No pictures, everything else exact: set down the entries in full.
────────────────────────────────────────
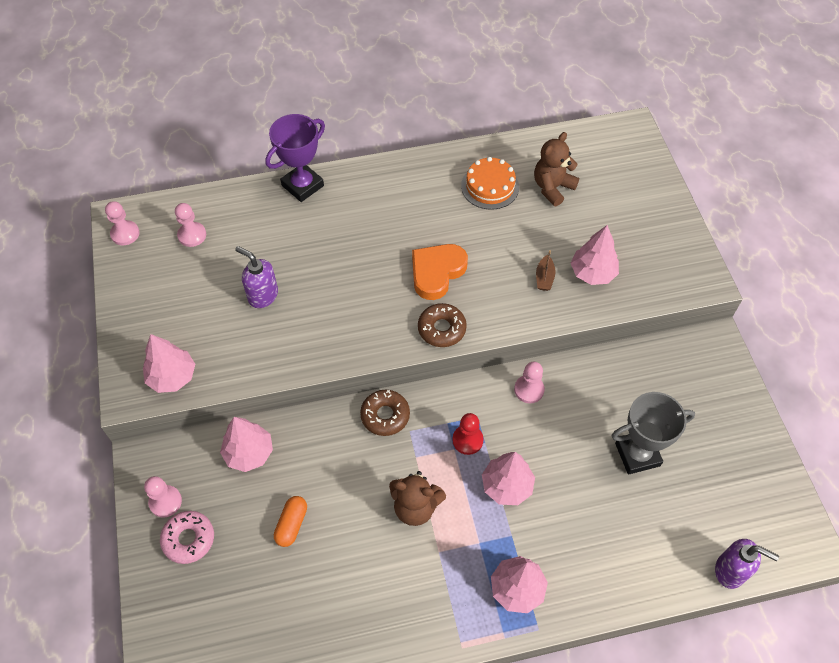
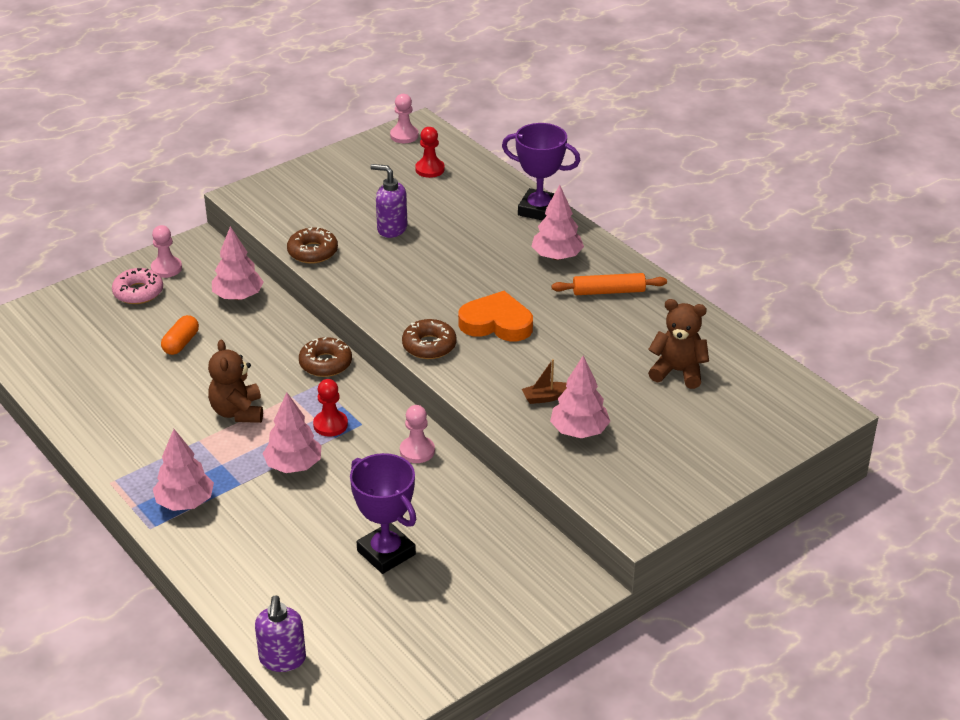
camera: 65 degrees right, 20 degrees down
pink tree [143,334,195,393] -> pink tree moved to [531,185,584,260]
pink pawn [175,203,206,247] -> red pawn [415,127,445,178]
purple soap dispenser [235,246,278,308] -> purple soap dispenser turned 75 degrees counterclockwise [370,164,407,238]
orange capsule [274,496,307,547] -> orange capsule turned 60 degrees counterclockwise [161,315,199,355]
orange cake [461,157,519,210] -> none
grey trophy [611,392,695,475] -> purple trophy [350,453,417,574]
none -> brown donut [287,227,338,264]
none -> orange rolling pin [551,273,667,295]

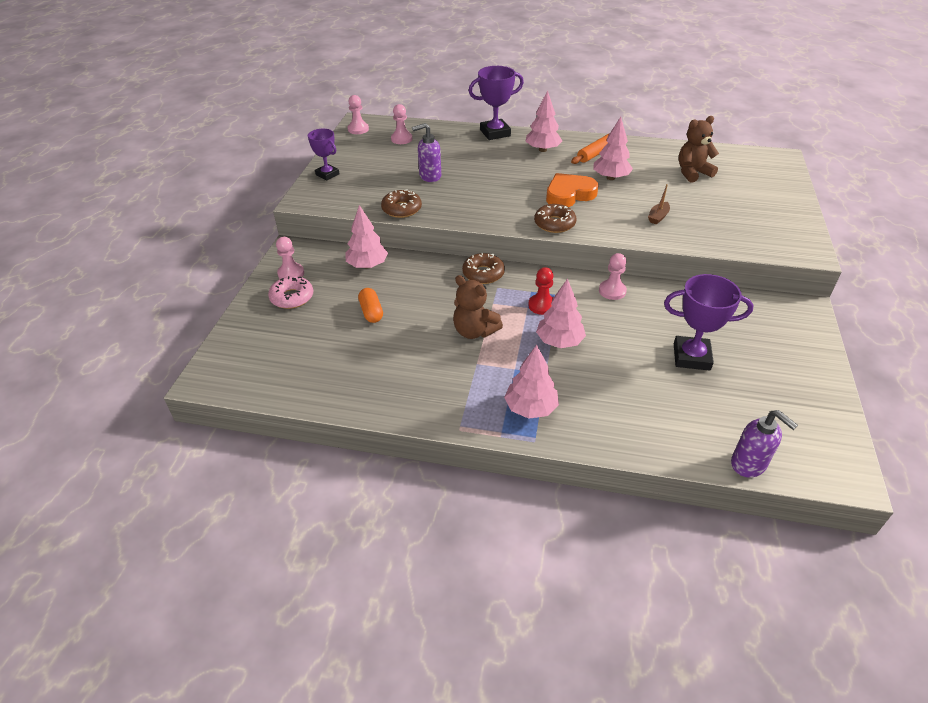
camera: 40 degrees left, 5 degrees up
red pawn [415,127,445,178] -> pink pawn [391,104,412,144]
pink tree [550,356,610,438] -> pink tree moved to [593,117,633,180]
none -> purple trophy [308,129,339,181]

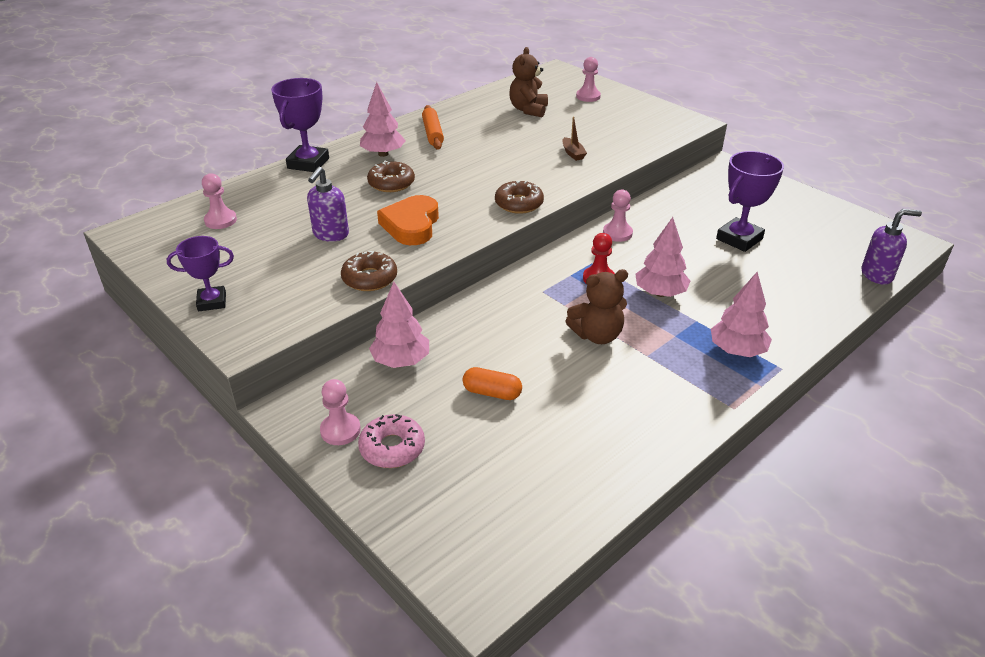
camera: 55 degrees left, 5 degrees down
pink pawn [348,95,369,134] -> pink pawn moved to [576,57,601,102]
brown donut [462,252,505,284] -> brown donut moved to [367,161,415,192]
orange heart [546,173,598,207] -> orange heart moved to [377,195,439,245]
pink tree [593,117,633,180] -> none

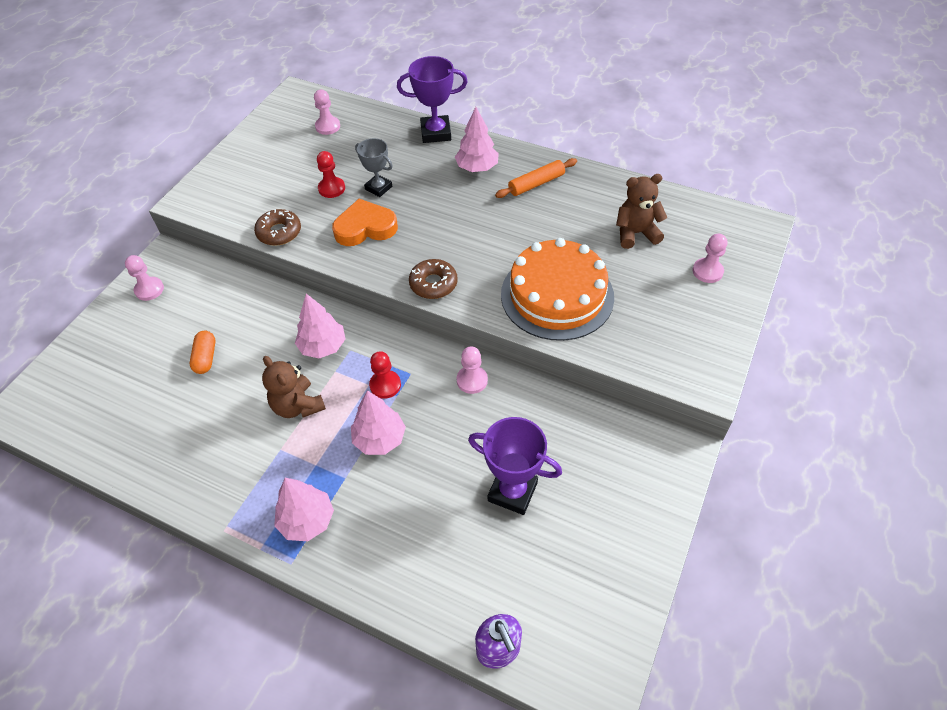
camera: 70 degrees right, 15 degrees up
purple trophy [167,236,234,311] -> none
purple soap dispenser [307,167,349,242] -> red pawn [317,151,345,198]
pink donut [358,414,425,468] -> none
brown donut [367,161,415,192] -> none
pink tree [369,282,429,368] -> pink tree moved to [295,294,345,358]
brown boat [563,117,587,161] -> orange cake [501,238,614,341]
none -> grey trophy [355,138,393,197]

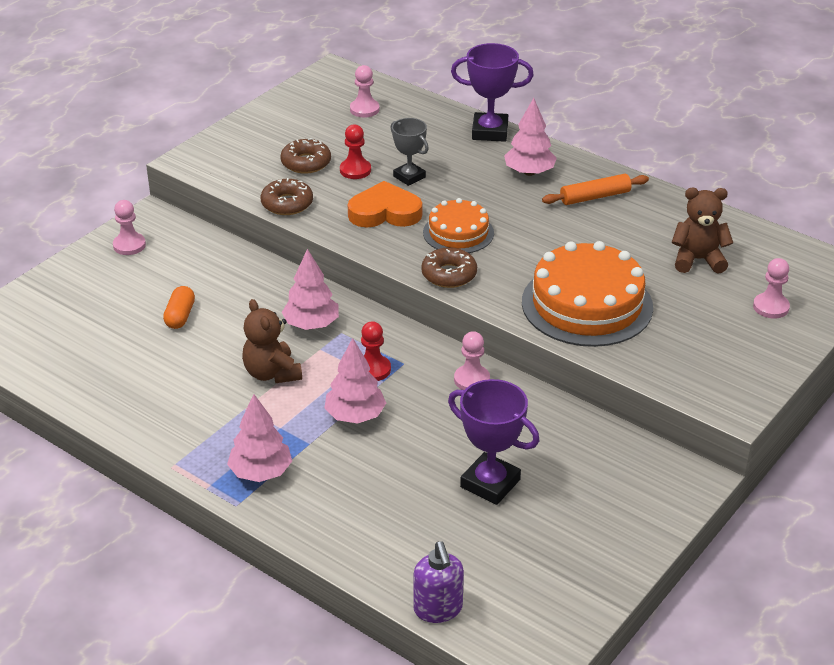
camera: 10 degrees right, 15 degrees down
none -> brown donut [280,138,331,174]
none -> orange cake [423,198,494,253]

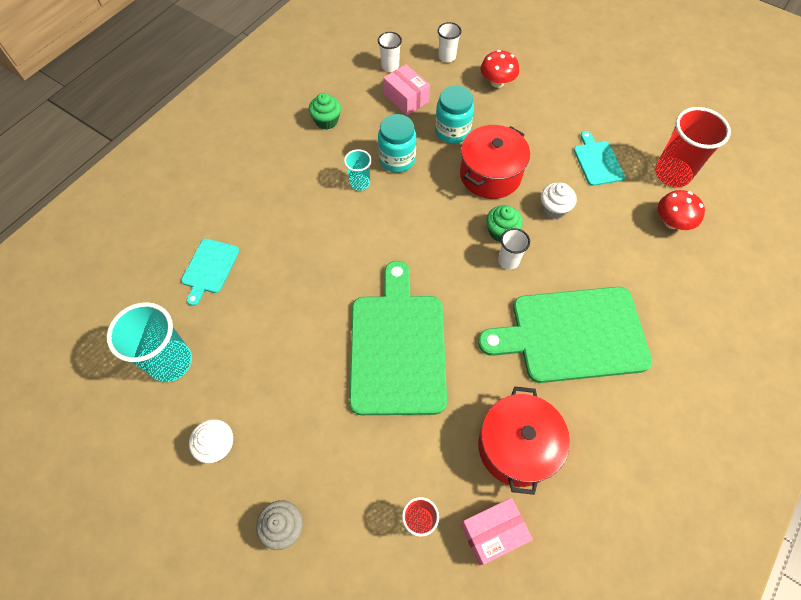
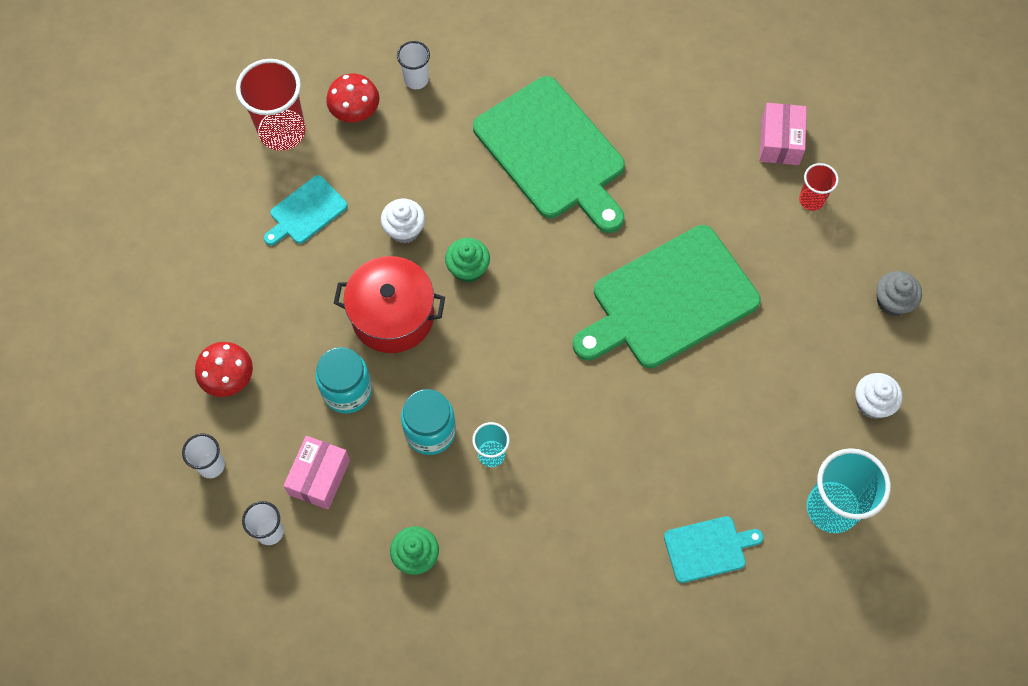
camera: 120 degrees left, 5 degrees up
pink box [461,498,533,565] -> pink box turned 60 degrees clockwise [760,103,807,165]
red pot [478,386,570,495] -> none
white cup [498,228,530,269] -> white cup moved to [397,41,430,89]

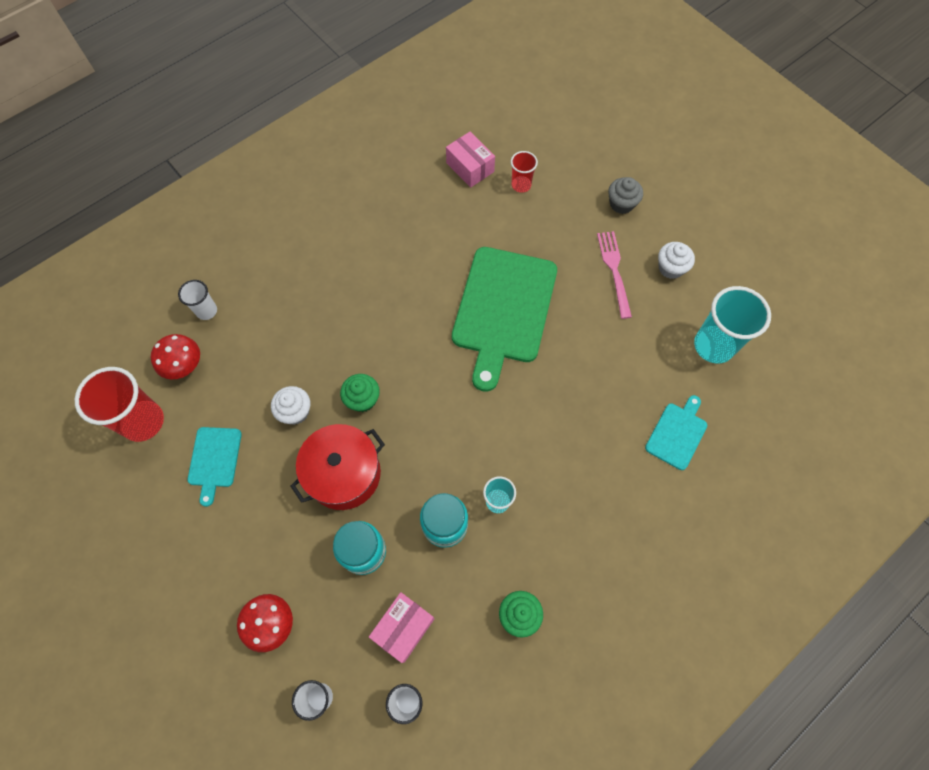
camera: 45 degrees left, 0 degrees up
pink box [283,436,350,510] -> pink box turned 60 degrees clockwise [369,592,435,663]
green cutting board [473,76,625,233] -> none
none -> pink fork [597,231,632,319]

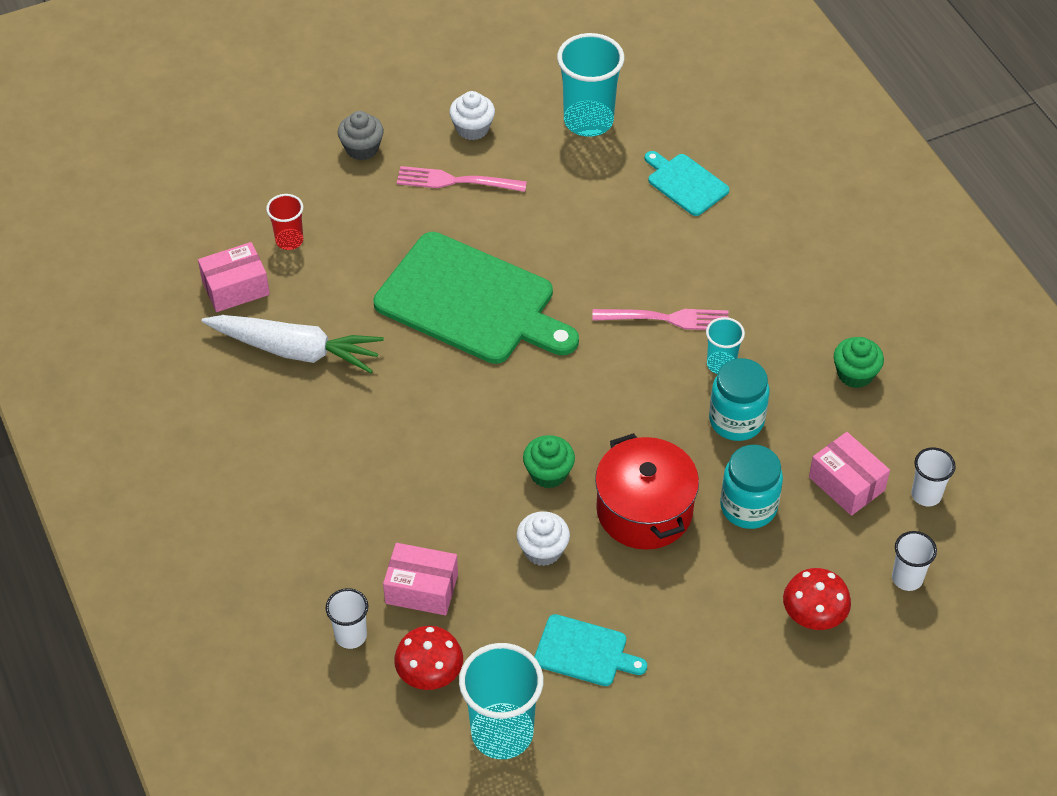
camera: 75 degrees left, 15 degrees down
red cup [75,367,164,442] -> turquoise cup [459,643,544,759]
none -> white carrot [202,315,384,373]
none -> pink box [383,543,458,615]
none -> pink fork [592,309,729,330]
────────────────────────────────────────
● Answer to this task
camera: 65 degrees right, 20 degrees down
pink tree [143,334,195,393] -> pink tree moved to [531,185,584,260]
pink pawn [175,203,206,247] -> red pawn [415,127,445,178]
purple soap dispenser [235,246,278,308] -> purple soap dispenser turned 75 degrees counterclockwise [370,164,407,238]
orange capsule [274,496,307,547] -> orange capsule turned 60 degrees counterclockwise [161,315,199,355]
orange cake [461,157,519,210] -> none
grey trophy [611,392,695,475] -> purple trophy [350,453,417,574]
none -> brown donut [287,227,338,264]
none -> orange rolling pin [551,273,667,295]

camera: 40 degrees left, 5 degrees up
red pawn [415,127,445,178] -> pink pawn [391,104,412,144]
pink tree [550,356,610,438] -> pink tree moved to [593,117,633,180]
none -> purple trophy [308,129,339,181]

camera: 55 degrees left, 5 degrees down
pink pawn [348,95,369,134] -> pink pawn moved to [576,57,601,102]
brown donut [462,252,505,284] -> brown donut moved to [367,161,415,192]
orange heart [546,173,598,207] -> orange heart moved to [377,195,439,245]
pink tree [593,117,633,180] -> none

camera: 70 degrees right, 15 degrees up
purple trophy [167,236,234,311] -> none
purple soap dispenser [307,167,349,242] -> red pawn [317,151,345,198]
pink donut [358,414,425,468] -> none
brown donut [367,161,415,192] -> none
pink tree [369,282,429,368] -> pink tree moved to [295,294,345,358]
brown boat [563,117,587,161] -> orange cake [501,238,614,341]
none -> grey trophy [355,138,393,197]

camera: 10 degrees right, 15 degrees down
none -> brown donut [280,138,331,174]
none -> orange cake [423,198,494,253]

camera: 120 degrees left, 5 degrees up
pink box [461,498,533,565] -> pink box turned 60 degrees clockwise [760,103,807,165]
red pot [478,386,570,495] -> none
white cup [498,228,530,269] -> white cup moved to [397,41,430,89]

camera: 45 degrees left, 0 degrees up
pink box [283,436,350,510] -> pink box turned 60 degrees clockwise [369,592,435,663]
green cutting board [473,76,625,233] -> none
none -> pink fork [597,231,632,319]

camera: 75 degrees left, 15 degrees down
red cup [75,367,164,442] -> turquoise cup [459,643,544,759]
none -> white carrot [202,315,384,373]
none -> pink box [383,543,458,615]
none -> pink fork [592,309,729,330]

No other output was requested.